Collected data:
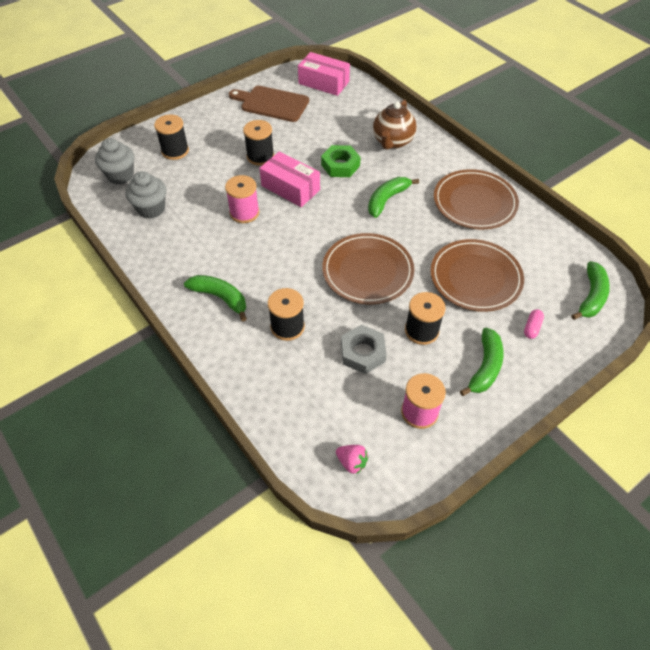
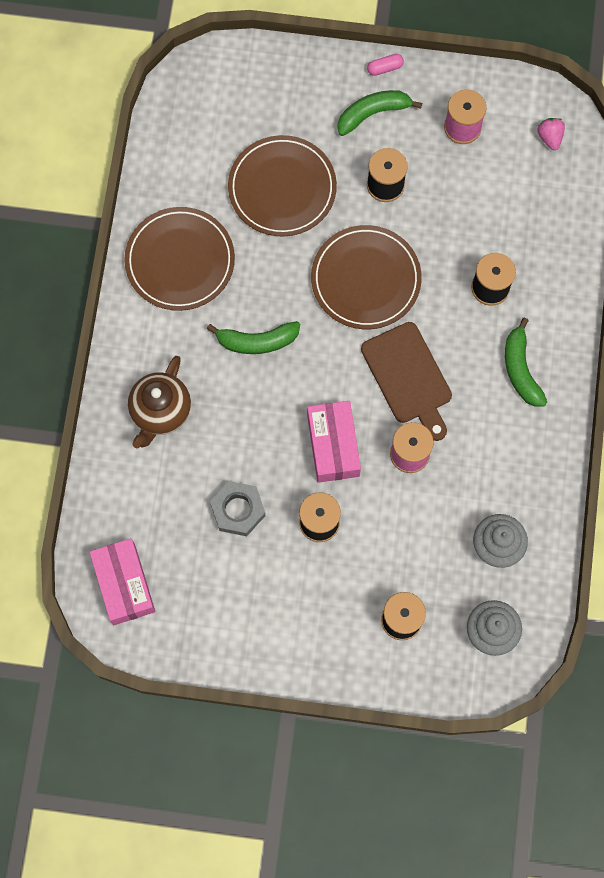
camera: 135 degrees left, 20 degrees up
(272, 103) = (221, 603): brown cutting board -> brown cutting board (408, 377)
(340, 165) = (251, 430): green nut -> none
(362, 353) = (453, 209): grey nut -> grey nut (238, 510)
(392, 142) = (160, 412): brown teapot -> brown teapot turned 135 degrees clockwise
(532, 327) = (295, 108): pink capsule -> pink capsule (385, 68)
(591, 296) = (212, 87): green banana -> none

Problem description:
When you set down the records above, copy every line exactly and exclude the pictures.

Expected answer:
camera: 135 degrees left, 20 degrees up
(272, 103) = (221, 603): brown cutting board -> brown cutting board (408, 377)
(340, 165) = (251, 430): green nut -> none
(362, 353) = (453, 209): grey nut -> grey nut (238, 510)
(392, 142) = (160, 412): brown teapot -> brown teapot turned 135 degrees clockwise
(532, 327) = (295, 108): pink capsule -> pink capsule (385, 68)
(591, 296) = (212, 87): green banana -> none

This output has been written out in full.